DATASET below:
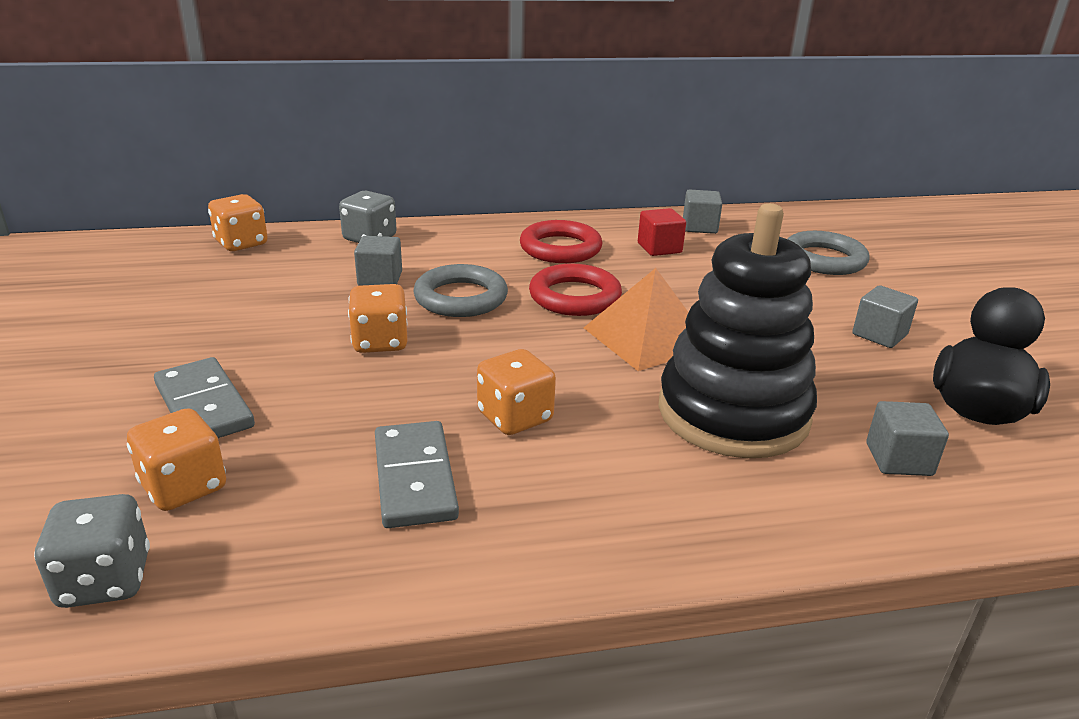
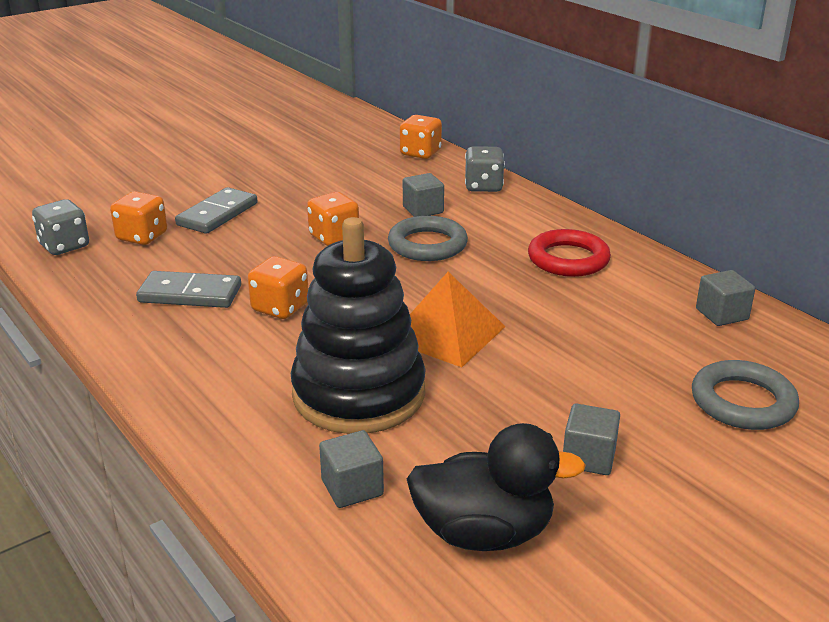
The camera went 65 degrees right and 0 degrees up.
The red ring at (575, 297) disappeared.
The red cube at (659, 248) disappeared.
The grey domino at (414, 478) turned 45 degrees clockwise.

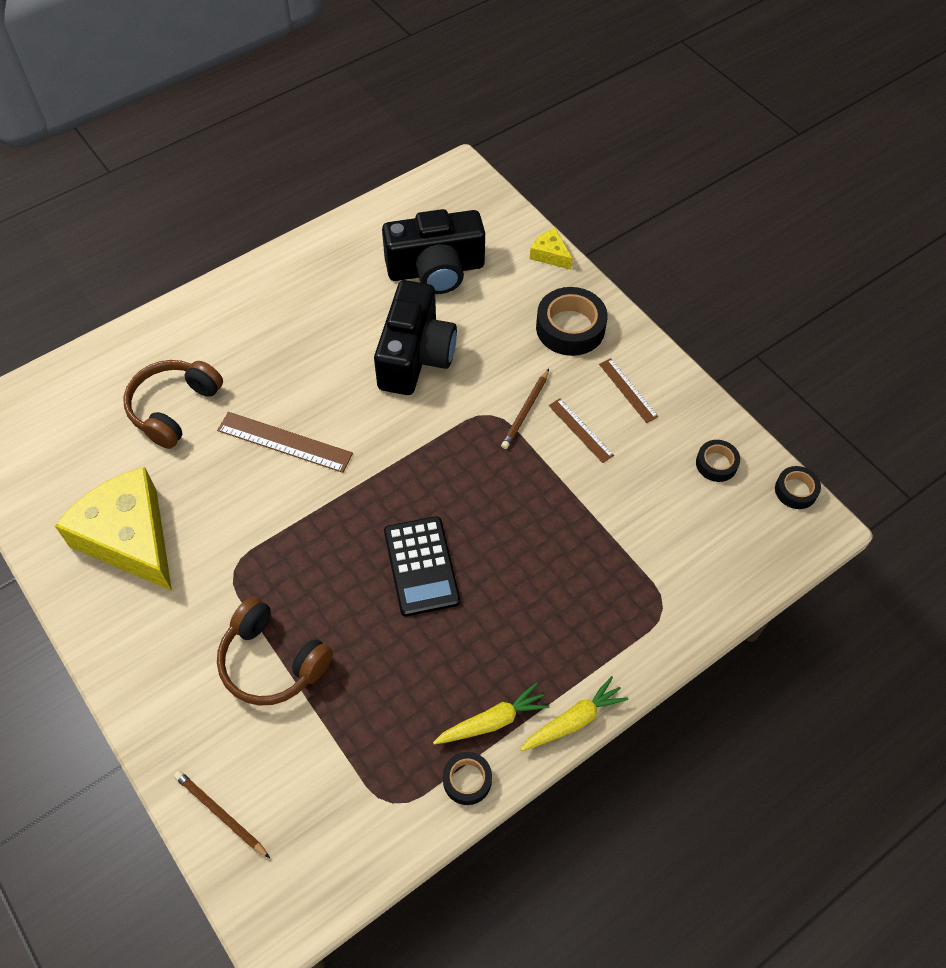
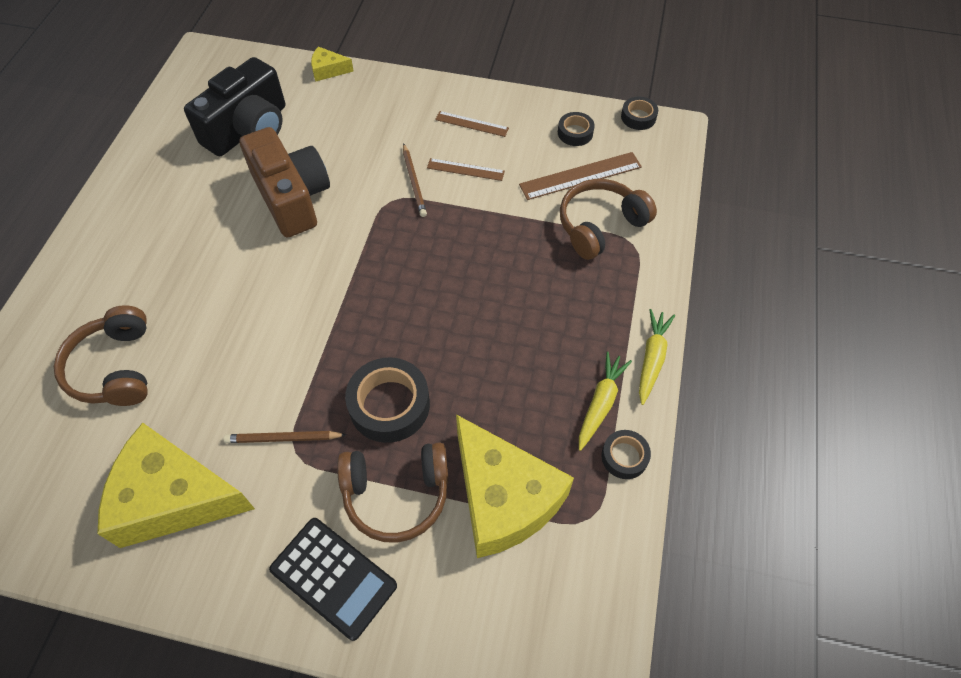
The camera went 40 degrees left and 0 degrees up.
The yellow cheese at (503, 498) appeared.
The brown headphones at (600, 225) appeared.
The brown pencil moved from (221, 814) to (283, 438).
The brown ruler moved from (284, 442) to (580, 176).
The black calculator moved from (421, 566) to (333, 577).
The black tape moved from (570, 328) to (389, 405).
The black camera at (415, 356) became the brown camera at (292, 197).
End of DATASET.
DATASET below:
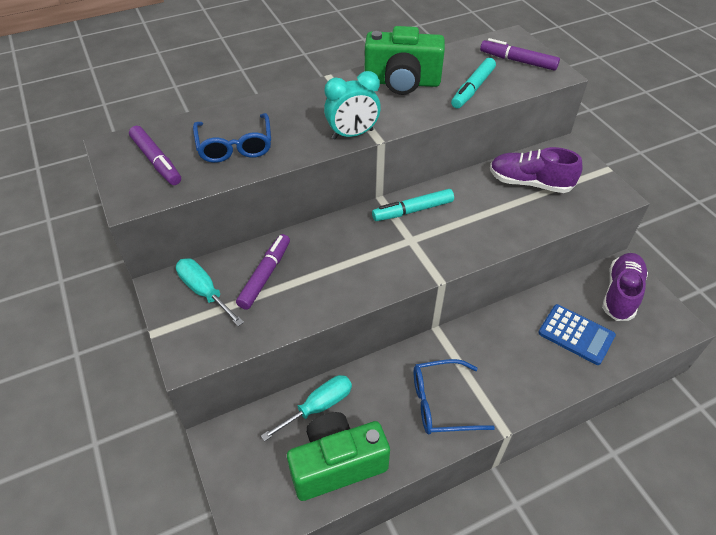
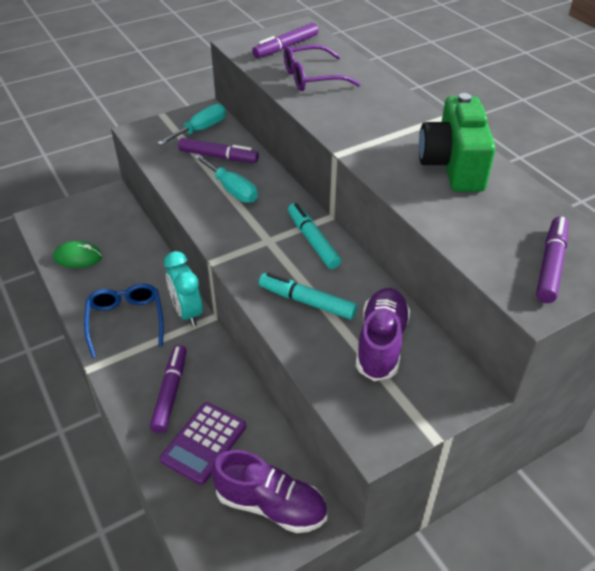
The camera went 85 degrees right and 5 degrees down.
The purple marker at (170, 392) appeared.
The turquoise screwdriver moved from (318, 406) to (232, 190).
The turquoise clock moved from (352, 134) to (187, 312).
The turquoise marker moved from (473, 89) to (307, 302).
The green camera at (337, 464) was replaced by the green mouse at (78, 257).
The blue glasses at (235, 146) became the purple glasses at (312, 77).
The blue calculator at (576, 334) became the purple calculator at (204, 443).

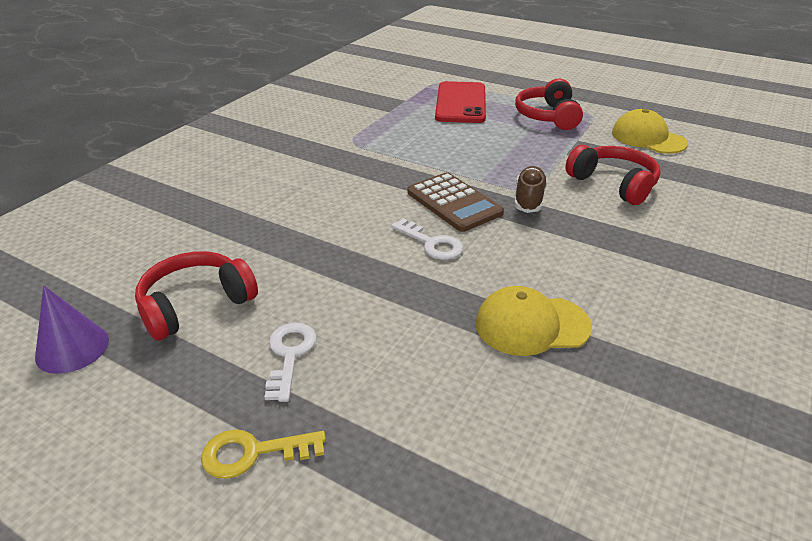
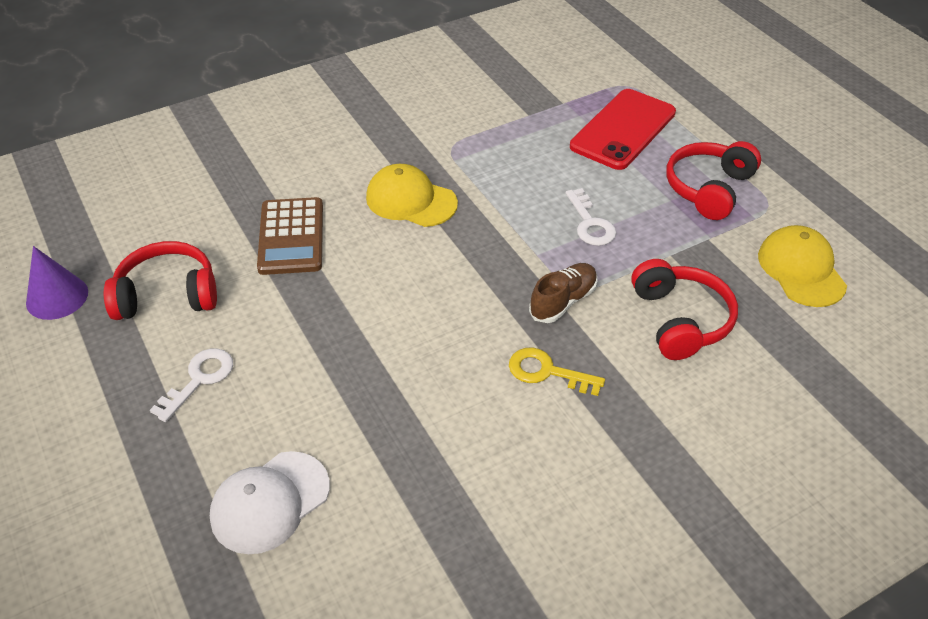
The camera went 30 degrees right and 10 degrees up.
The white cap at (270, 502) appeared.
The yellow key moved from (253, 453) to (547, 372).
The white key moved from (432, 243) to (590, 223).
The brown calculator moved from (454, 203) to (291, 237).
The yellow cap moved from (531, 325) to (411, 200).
End of DATASET.
DATASET below:
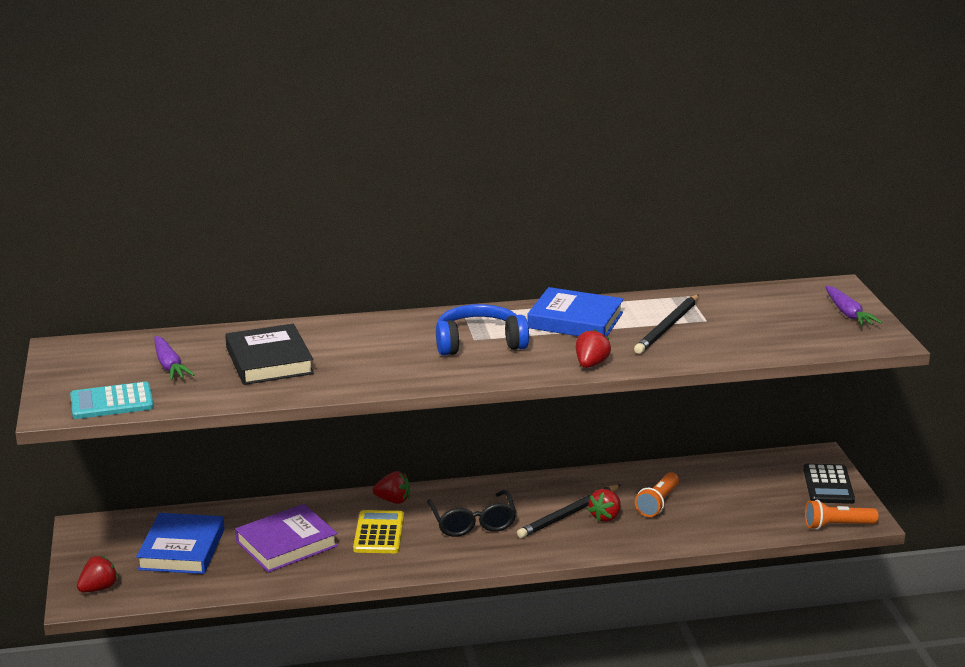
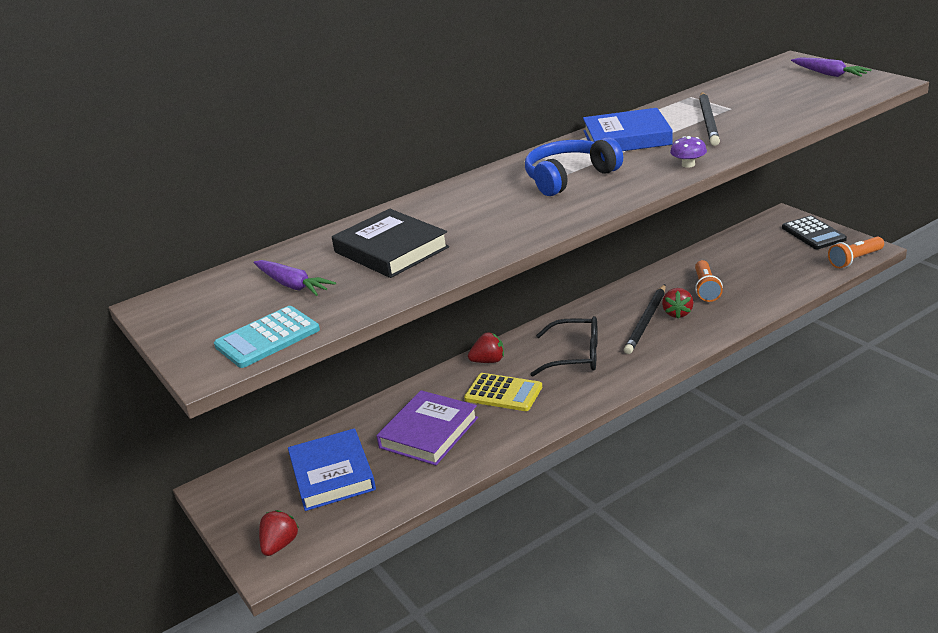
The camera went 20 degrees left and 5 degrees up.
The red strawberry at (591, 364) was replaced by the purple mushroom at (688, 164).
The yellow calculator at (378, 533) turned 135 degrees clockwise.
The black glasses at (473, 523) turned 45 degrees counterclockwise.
End of DATASET.
Go line by line through the material above and return each one that includes "disappeared".

EXERCISE ANSWER:
The red ring at (575, 297) disappeared.
The red cube at (659, 248) disappeared.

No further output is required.